[Coordinate-based change listings]
■ ■ ■
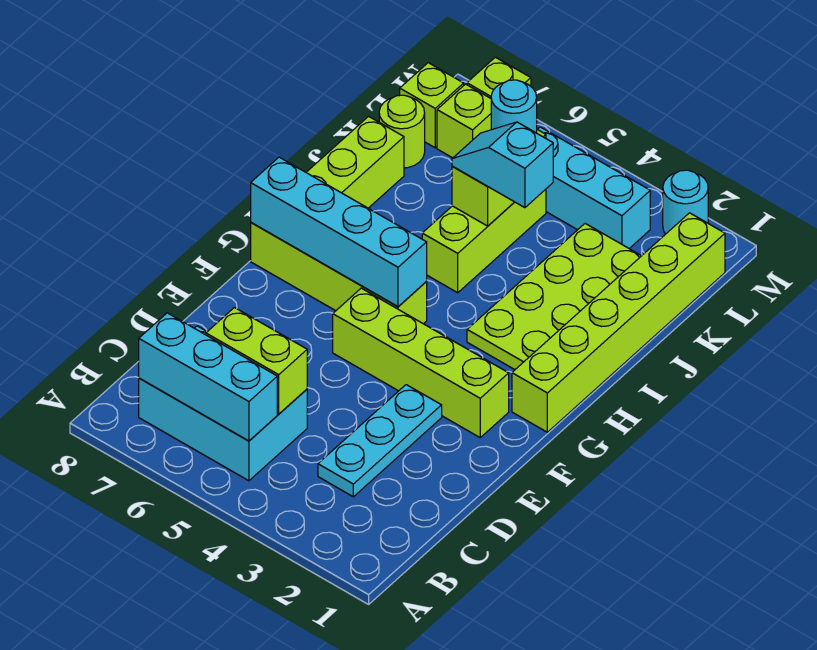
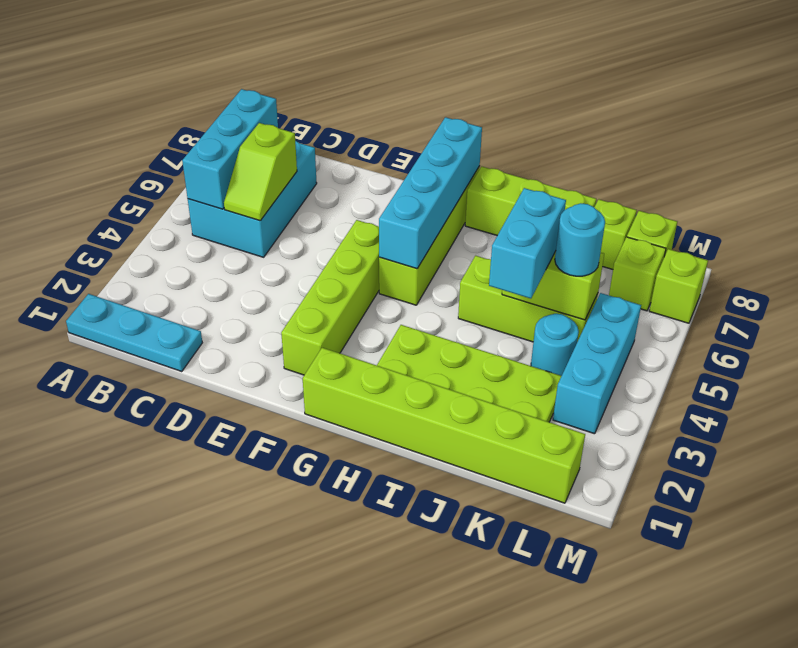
cyan 1x3 plate [318,385,442,497] -> cyan 1x3 plate moved to [66,294,202,372]
lime 1x2 brick [206,308,307,414] -> lime 1x2 slope [224,123,297,221]
cyan 1x2 slope [452,122,553,208] -> cyan 1x2 brick [489,188,566,298]
lime 1x1 round brick [379,95,425,168] -> lime 1x1 brick [594,199,637,269]
cyan 1x1 round brick [663,170,708,234] -> cyan 1x1 round brick moved to [531,314,579,376]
■ ■ ■
(Aim of the task): Your task is to copy exactly, and only, the lines from the line with "cyan 1x2 slope" through the last line of the entries, both included.

(Result of the exercise):
cyan 1x2 slope [452,122,553,208] -> cyan 1x2 brick [489,188,566,298]
lime 1x1 round brick [379,95,425,168] -> lime 1x1 brick [594,199,637,269]
cyan 1x1 round brick [663,170,708,234] -> cyan 1x1 round brick moved to [531,314,579,376]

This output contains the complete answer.